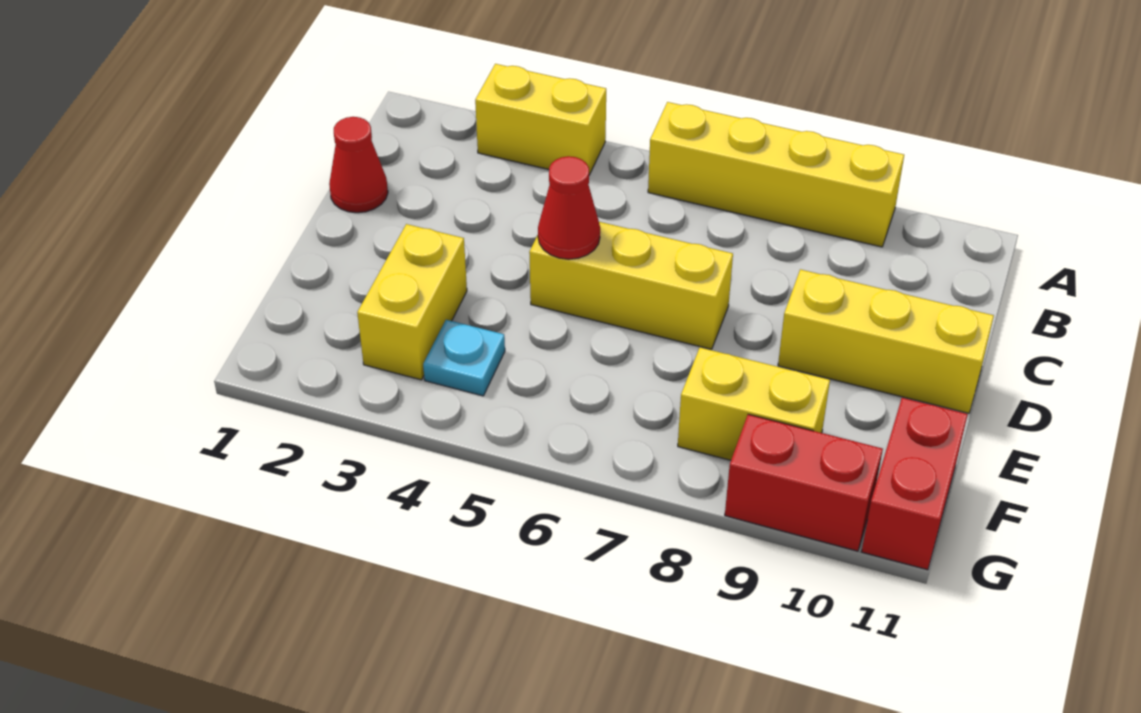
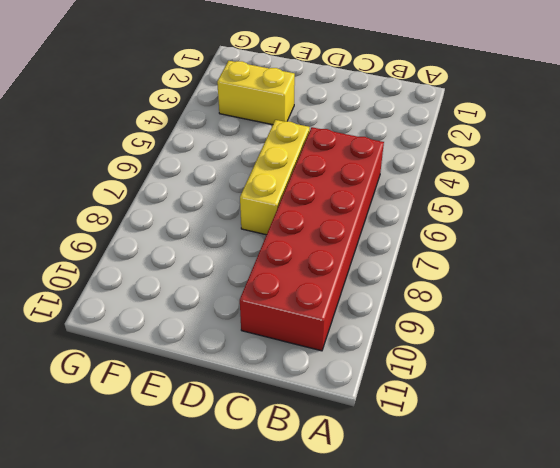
red brick B5:C10 level 1 -> none
none -> yellow brick A3:A4 level 1
none -> yellow brick A6:A9 level 1

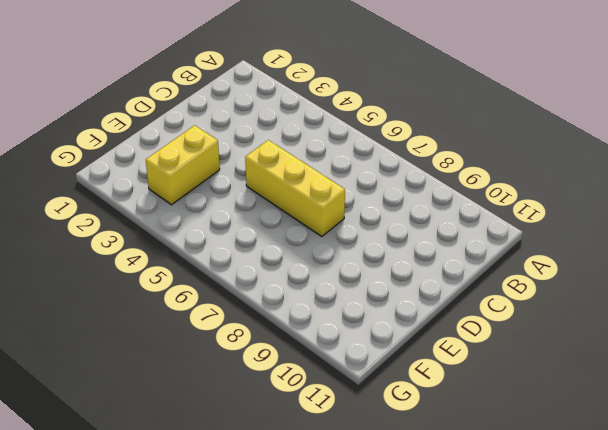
none -> yellow brick A3:A4 level 1
none -> yellow brick A6:A9 level 1

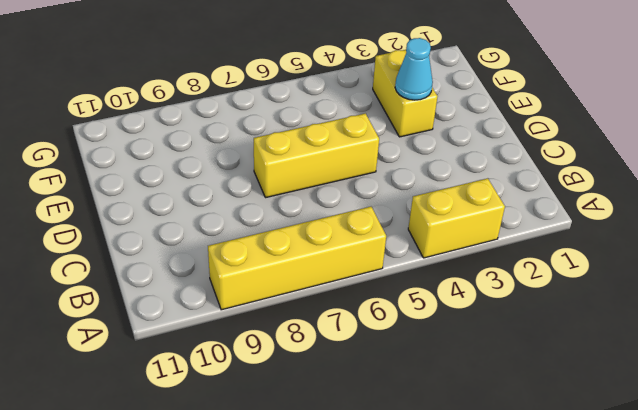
cyan cone E3 level 2 -> none
none -> red cone C1 level 1
none -> yellow brick D9:D11 level 1

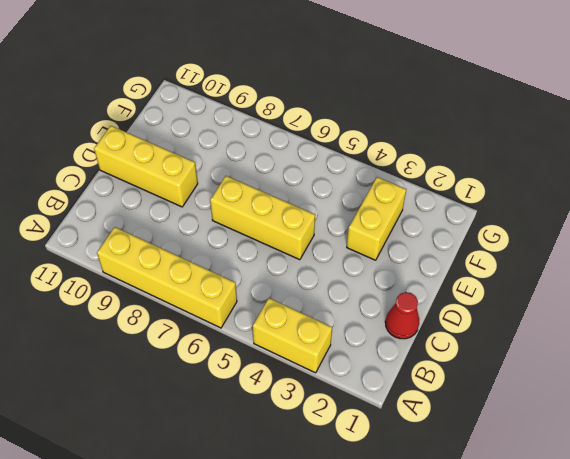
none -> cyan plate F4 level 1
none -> yellow brick F8:F9 level 1

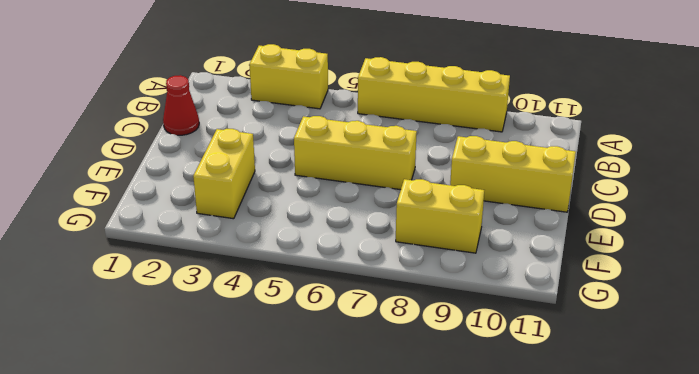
none -> cyan plate F4 level 1
none -> red brick F11:G11 level 1

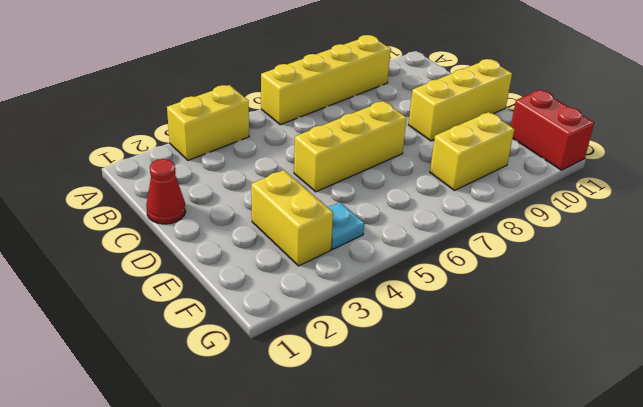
none -> red brick G9:G10 level 1
none -> red cone D5 level 2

......

What you have to do:
Across the listing above, count the lines that include "cone" and give the figure with no other words.

Expected output:
3